| What the exercise asks |
Comb through the entries for "tile" and pull out each line that holds it.

[Before-and-after object listings]

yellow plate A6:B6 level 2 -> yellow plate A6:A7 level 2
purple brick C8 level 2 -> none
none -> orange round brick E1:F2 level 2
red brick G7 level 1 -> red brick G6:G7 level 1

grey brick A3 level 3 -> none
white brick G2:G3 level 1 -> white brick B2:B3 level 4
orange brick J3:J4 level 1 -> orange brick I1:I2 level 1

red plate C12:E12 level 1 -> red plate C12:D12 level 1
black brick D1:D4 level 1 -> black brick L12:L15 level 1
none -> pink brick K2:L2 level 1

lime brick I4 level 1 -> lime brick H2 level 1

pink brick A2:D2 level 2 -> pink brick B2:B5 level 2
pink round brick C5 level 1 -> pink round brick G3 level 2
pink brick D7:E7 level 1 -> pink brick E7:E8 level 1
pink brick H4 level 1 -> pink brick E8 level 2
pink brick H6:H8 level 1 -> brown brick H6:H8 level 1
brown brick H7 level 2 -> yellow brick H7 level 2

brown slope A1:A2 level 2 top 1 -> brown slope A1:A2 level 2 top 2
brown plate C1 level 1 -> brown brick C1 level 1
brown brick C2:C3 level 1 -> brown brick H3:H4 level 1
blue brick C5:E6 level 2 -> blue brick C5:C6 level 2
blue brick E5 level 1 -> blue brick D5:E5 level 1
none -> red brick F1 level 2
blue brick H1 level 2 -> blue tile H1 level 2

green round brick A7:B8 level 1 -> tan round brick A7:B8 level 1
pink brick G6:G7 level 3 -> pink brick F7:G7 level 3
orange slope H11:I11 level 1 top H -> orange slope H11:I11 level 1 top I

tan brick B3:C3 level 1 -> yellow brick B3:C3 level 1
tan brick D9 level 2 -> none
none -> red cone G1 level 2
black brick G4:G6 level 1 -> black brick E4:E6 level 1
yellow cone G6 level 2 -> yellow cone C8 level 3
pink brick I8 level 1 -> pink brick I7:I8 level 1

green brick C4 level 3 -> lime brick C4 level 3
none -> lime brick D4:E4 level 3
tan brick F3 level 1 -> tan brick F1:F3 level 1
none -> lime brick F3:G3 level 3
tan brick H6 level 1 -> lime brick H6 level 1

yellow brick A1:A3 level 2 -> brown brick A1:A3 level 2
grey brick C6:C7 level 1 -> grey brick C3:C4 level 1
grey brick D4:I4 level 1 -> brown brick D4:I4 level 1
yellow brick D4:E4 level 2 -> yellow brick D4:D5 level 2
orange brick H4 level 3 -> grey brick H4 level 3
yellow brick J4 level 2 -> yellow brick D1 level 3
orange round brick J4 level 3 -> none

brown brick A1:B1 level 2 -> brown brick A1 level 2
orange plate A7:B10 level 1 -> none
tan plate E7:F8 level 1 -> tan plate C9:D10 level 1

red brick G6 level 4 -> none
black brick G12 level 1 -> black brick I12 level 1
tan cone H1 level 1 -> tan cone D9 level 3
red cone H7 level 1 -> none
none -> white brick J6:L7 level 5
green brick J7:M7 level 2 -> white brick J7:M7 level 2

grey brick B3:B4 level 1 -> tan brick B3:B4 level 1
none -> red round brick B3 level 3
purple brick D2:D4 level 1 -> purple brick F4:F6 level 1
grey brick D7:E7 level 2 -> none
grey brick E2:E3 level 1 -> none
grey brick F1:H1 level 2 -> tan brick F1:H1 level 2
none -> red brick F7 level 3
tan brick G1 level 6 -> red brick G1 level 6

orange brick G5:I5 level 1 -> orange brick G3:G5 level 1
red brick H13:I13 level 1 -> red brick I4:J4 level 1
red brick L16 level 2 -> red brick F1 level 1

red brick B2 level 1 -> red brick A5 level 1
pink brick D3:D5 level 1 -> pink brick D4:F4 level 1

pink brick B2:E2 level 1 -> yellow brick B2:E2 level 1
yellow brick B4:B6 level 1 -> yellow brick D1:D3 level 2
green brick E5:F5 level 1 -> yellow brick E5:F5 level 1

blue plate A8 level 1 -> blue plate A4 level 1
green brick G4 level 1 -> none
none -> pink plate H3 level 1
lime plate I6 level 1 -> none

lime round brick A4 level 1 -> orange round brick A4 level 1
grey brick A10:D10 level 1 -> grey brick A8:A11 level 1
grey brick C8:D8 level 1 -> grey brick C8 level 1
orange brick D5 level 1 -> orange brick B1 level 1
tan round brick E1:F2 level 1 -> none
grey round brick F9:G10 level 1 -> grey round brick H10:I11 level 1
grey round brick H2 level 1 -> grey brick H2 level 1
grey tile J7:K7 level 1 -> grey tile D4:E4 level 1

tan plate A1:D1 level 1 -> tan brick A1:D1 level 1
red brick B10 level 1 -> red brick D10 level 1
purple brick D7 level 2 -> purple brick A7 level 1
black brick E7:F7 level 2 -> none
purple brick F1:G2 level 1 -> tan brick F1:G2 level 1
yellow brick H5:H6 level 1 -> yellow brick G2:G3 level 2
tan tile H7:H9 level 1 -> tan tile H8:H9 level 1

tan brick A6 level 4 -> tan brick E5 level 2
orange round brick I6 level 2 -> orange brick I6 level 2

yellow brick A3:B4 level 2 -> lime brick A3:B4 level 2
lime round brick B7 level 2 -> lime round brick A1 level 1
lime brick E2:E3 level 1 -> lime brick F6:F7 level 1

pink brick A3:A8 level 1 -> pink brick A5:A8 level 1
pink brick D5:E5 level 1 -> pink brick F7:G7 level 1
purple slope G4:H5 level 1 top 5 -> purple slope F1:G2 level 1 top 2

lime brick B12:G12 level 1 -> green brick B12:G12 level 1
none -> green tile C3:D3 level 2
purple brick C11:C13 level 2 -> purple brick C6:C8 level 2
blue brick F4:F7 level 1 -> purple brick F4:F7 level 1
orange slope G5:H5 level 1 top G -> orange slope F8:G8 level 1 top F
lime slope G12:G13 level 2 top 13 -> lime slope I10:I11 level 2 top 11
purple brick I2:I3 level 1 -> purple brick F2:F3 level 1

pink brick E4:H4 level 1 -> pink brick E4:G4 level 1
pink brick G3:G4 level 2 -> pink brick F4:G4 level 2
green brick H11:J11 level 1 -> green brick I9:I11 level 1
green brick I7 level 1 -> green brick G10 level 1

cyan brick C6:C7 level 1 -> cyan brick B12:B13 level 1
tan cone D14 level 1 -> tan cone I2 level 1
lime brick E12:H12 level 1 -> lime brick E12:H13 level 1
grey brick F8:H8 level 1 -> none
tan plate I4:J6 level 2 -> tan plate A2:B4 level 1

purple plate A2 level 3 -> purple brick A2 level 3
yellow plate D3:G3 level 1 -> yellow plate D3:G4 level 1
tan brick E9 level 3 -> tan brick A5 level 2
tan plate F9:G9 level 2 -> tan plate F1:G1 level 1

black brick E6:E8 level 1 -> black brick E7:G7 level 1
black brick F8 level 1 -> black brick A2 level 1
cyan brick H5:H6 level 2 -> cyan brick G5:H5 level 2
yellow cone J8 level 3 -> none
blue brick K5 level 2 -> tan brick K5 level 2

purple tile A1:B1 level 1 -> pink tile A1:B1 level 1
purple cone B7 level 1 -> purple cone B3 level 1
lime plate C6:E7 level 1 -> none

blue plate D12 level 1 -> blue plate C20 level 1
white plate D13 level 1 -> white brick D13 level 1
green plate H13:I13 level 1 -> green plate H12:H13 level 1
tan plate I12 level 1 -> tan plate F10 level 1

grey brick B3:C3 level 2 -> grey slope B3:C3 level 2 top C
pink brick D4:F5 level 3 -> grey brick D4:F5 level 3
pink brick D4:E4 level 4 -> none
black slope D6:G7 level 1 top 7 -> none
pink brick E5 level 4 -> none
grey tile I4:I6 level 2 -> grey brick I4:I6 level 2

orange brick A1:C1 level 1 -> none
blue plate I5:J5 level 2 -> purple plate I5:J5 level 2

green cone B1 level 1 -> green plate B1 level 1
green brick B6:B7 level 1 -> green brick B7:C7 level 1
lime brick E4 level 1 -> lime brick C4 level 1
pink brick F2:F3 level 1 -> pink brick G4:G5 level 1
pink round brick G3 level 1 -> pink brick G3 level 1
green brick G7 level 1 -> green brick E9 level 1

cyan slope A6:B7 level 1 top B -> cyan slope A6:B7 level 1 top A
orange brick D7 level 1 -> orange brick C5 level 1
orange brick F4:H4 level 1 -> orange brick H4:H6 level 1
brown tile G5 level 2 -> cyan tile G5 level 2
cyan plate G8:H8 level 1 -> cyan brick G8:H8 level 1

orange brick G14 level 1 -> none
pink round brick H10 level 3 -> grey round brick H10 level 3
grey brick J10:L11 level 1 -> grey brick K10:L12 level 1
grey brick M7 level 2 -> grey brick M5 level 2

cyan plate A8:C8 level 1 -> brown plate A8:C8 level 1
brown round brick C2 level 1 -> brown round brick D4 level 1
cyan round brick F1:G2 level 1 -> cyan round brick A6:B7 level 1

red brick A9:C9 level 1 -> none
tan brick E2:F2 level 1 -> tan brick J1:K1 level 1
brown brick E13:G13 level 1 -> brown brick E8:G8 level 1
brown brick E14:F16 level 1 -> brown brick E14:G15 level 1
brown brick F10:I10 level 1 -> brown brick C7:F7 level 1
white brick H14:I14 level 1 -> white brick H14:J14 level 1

| Expected answer |
blue brick H1 level 2 -> blue tile H1 level 2
grey tile J7:K7 level 1 -> grey tile D4:E4 level 1
tan tile H7:H9 level 1 -> tan tile H8:H9 level 1
none -> green tile C3:D3 level 2
purple tile A1:B1 level 1 -> pink tile A1:B1 level 1
grey tile I4:I6 level 2 -> grey brick I4:I6 level 2
brown tile G5 level 2 -> cyan tile G5 level 2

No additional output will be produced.